WHAT THE EXERCISE ASKS ▸ Copy, word for word, the lines of the entries below between the one with "(536, 321) = (495, 289): grey" and the one with "(656, 302) = (606, 342): pink", inclusive, and leave out everything else.

SUPPLIED RECORDS ▸

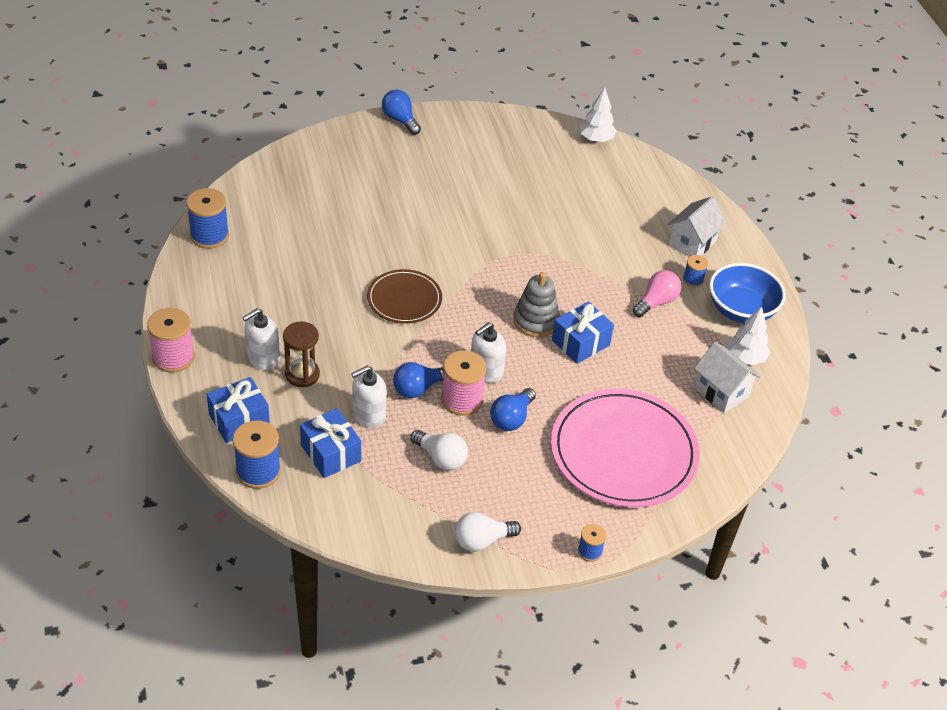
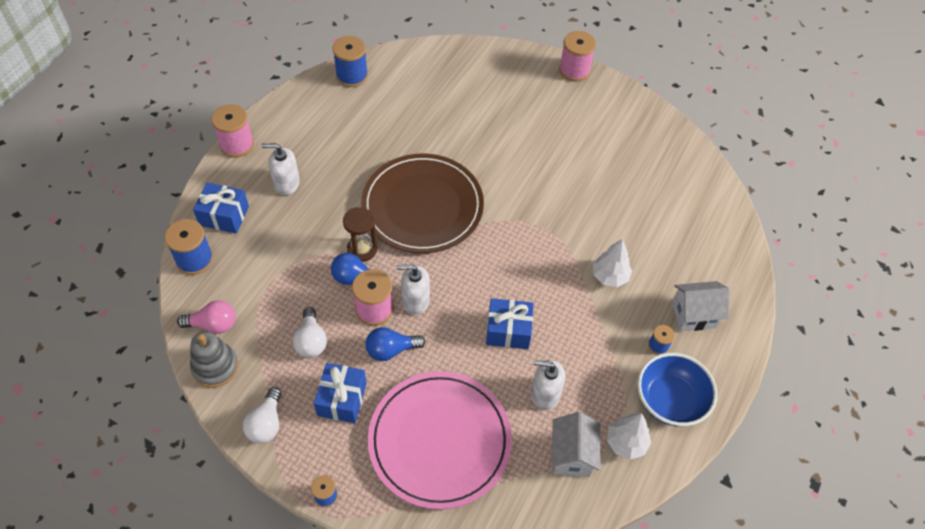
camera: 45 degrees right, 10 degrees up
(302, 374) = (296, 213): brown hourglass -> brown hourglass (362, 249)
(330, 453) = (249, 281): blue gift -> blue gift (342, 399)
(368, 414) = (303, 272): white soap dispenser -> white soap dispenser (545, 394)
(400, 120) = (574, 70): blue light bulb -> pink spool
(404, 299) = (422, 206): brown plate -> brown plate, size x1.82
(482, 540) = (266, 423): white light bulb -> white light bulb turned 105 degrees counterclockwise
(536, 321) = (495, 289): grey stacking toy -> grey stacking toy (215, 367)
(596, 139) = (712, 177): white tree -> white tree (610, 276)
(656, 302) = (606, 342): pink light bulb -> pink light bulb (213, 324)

* * *

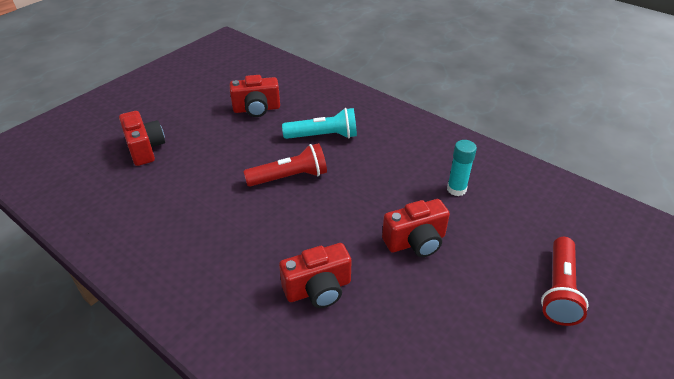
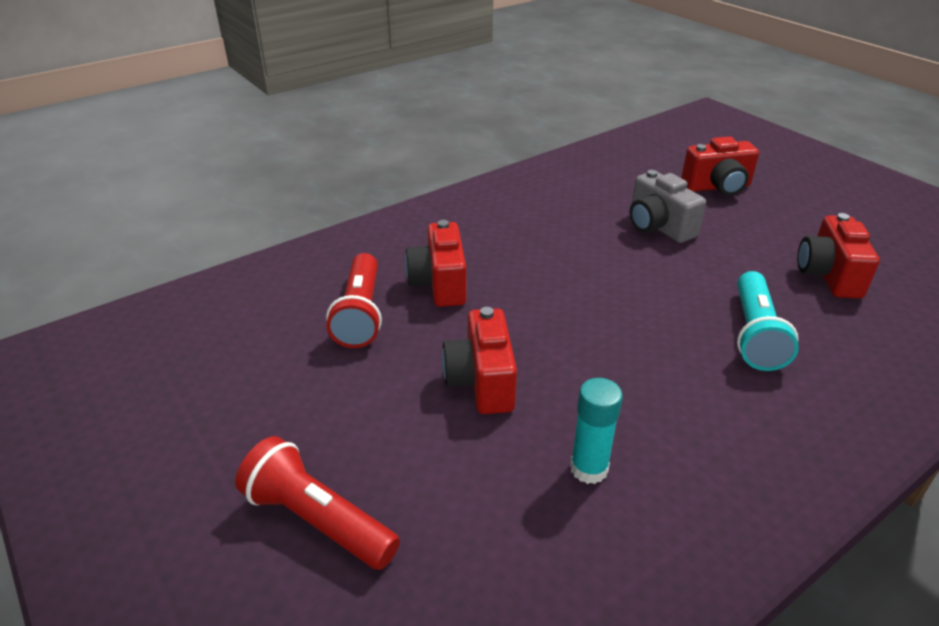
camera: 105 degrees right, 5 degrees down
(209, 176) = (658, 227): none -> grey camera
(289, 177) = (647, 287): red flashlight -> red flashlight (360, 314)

YOUR SOLUTION ▸
(536, 321) = (495, 289): grey stacking toy -> grey stacking toy (215, 367)
(596, 139) = (712, 177): white tree -> white tree (610, 276)
(656, 302) = (606, 342): pink light bulb -> pink light bulb (213, 324)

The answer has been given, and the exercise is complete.